Within the material below, find each line bearing the word "donut" and present it.

——

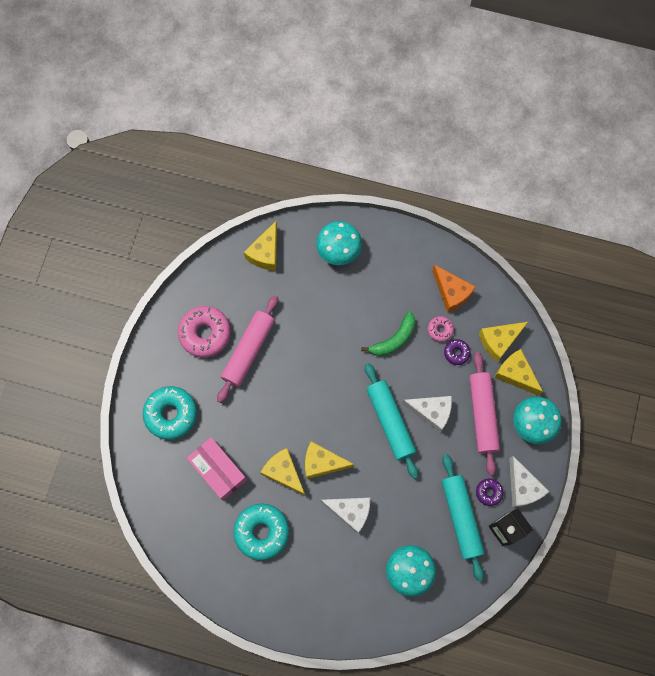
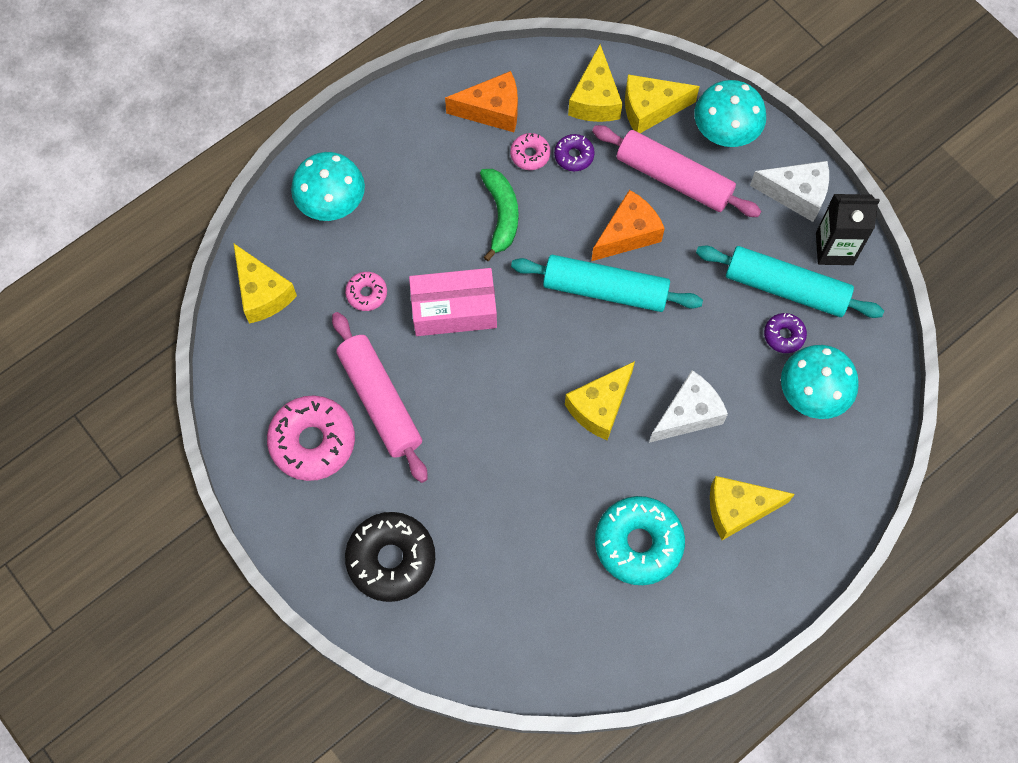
camera: 55 degrees left, 5 degrees down
(171, 414) = (391, 559): turquoise donut -> black donut
(218, 470) = (515, 546): pink box -> pink box (454, 310)
(283, 472) = (578, 463): yellow cheese -> yellow cheese (738, 509)
(301, 303) = (366, 294): none -> pink donut
(431, 412) = (628, 234): white cheese -> orange cheese
(488, 492) = (776, 236): purple donut -> purple donut (784, 335)

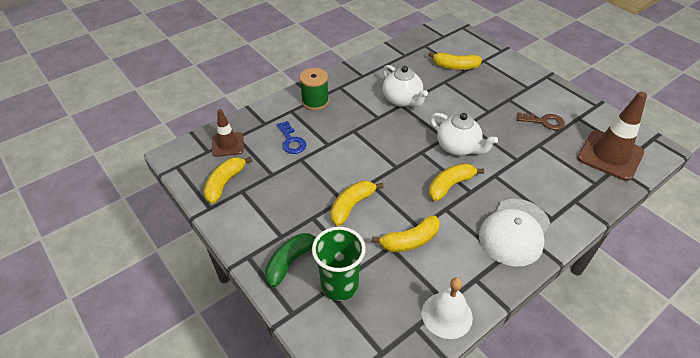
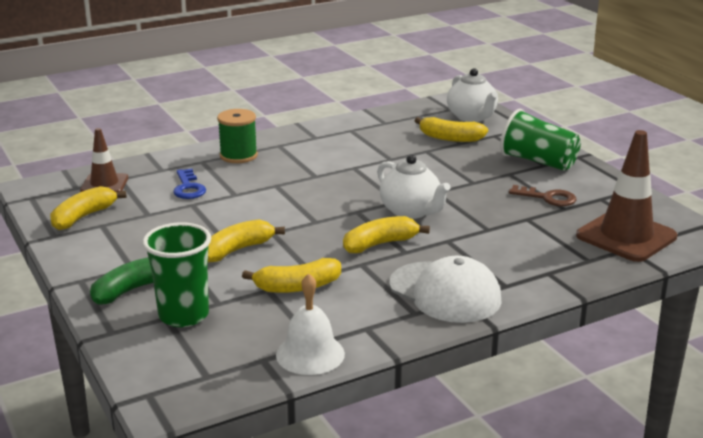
camera: 10 degrees right, 20 degrees down
(402, 100) = (358, 163): white teapot -> white teapot (472, 117)
(514, 232) = (445, 292): white cap -> white cap turned 90 degrees counterclockwise
(523, 85) = (538, 162): none -> green cup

——

Response to this exercise =>
(171, 414) = (391, 559): turquoise donut -> black donut
(301, 303) = (366, 294): none -> pink donut
(488, 492) = (776, 236): purple donut -> purple donut (784, 335)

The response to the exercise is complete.